What to do> Start to finish, retype the entries exactly while omitting the pictures.

Stepwise shape edit descriptions:
=== Begin Enclosure ===
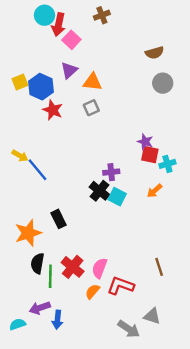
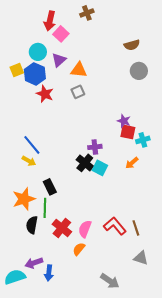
cyan circle: (44, 15) -> (38, 52), moved
yellow arrow: (20, 156) -> (29, 161), moved
green line: (50, 276) -> (45, 208), moved
red L-shape: (121, 286) -> (115, 226), moved, turned 30
gray triangle: (152, 316) -> (141, 258), moved
cyan semicircle: (18, 324) -> (15, 277), size x1.5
=== End Enclosure ===
Response to this task>
cyan circle: (44, 15) -> (38, 52), moved
yellow arrow: (20, 156) -> (29, 161), moved
green line: (50, 276) -> (45, 208), moved
red L-shape: (121, 286) -> (115, 226), moved, turned 30
gray triangle: (152, 316) -> (141, 258), moved
cyan semicircle: (18, 324) -> (15, 277), size x1.5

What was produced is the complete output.